(Before and after coordinates)
##############################
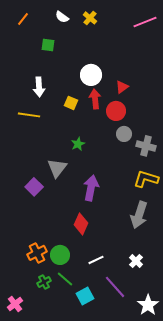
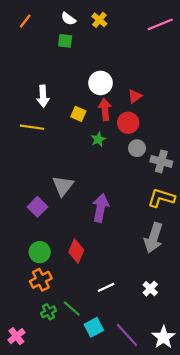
green square: (48, 45) -> (65, 41), moved
green star: (78, 144) -> (98, 139), moved
red diamond: (81, 224) -> (76, 251), moved
green circle: (60, 255) -> (40, 252), moved
purple line: (115, 287) -> (127, 335), moved

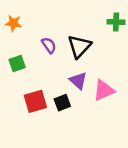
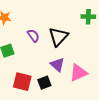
red square: (35, 101) -> (22, 82), turned 30

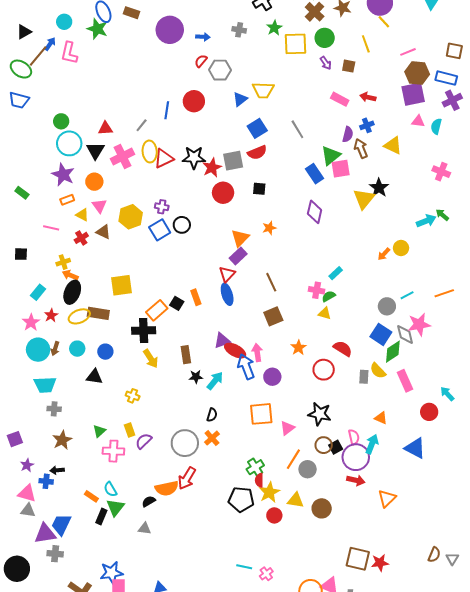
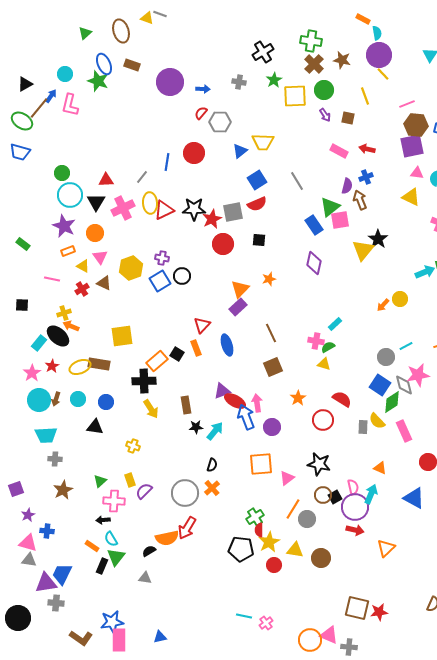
yellow triangle: (393, 145) -> (411, 197), moved
red triangle: (227, 274) -> (202, 325), moved
black ellipse: (72, 292) -> (58, 336), moved, turned -70
black arrow: (57, 470) -> (103, 520), moved

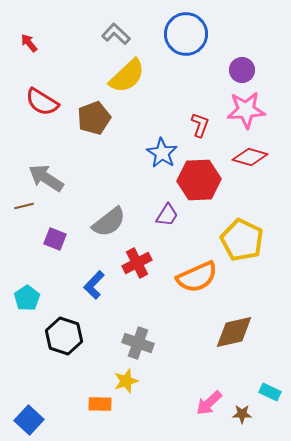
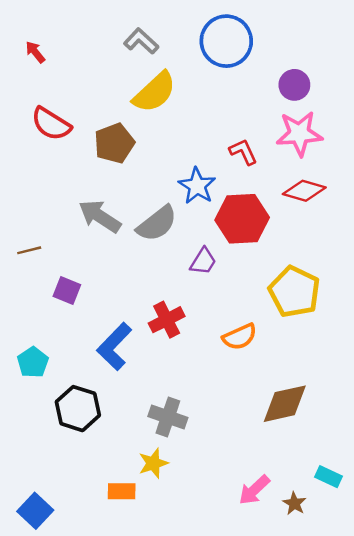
red L-shape: (200, 125) -> (243, 152), turned -45
gray arrow: (46, 178) -> (100, 216), moved
gray semicircle: (109, 222) -> (157, 224), moved
orange semicircle: (197, 277) -> (240, 337), size x0.7
blue L-shape: (94, 285) -> (114, 346), size x1.4
brown star: (242, 414) -> (294, 503), turned 30

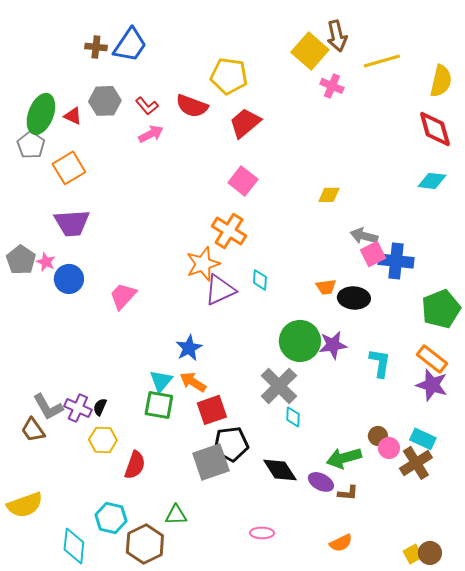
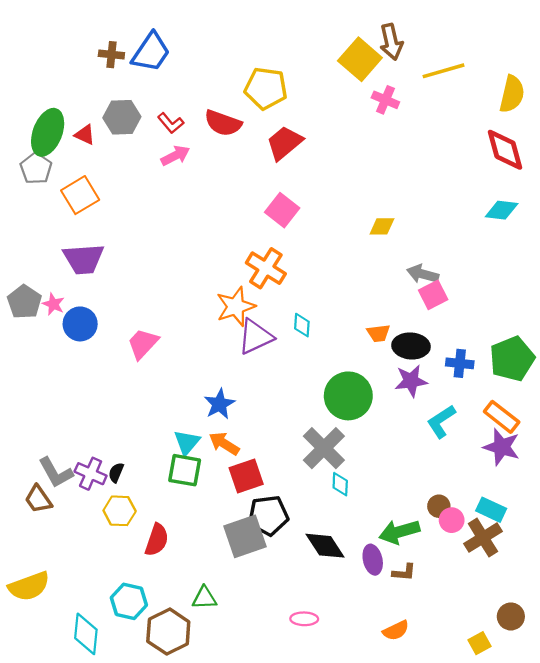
##############################
WHAT IS BEING ASKED —
Nothing but the lines from the one containing "red L-shape: (200, 125)" through the last line of the records should appear in the copy, exactly as written and without pictures.

PROBLEM SOLUTION —
red L-shape: (200, 125) -> (243, 152), turned -45
gray arrow: (46, 178) -> (100, 216), moved
gray semicircle: (109, 222) -> (157, 224), moved
orange semicircle: (197, 277) -> (240, 337), size x0.7
blue L-shape: (94, 285) -> (114, 346), size x1.4
brown star: (242, 414) -> (294, 503), turned 30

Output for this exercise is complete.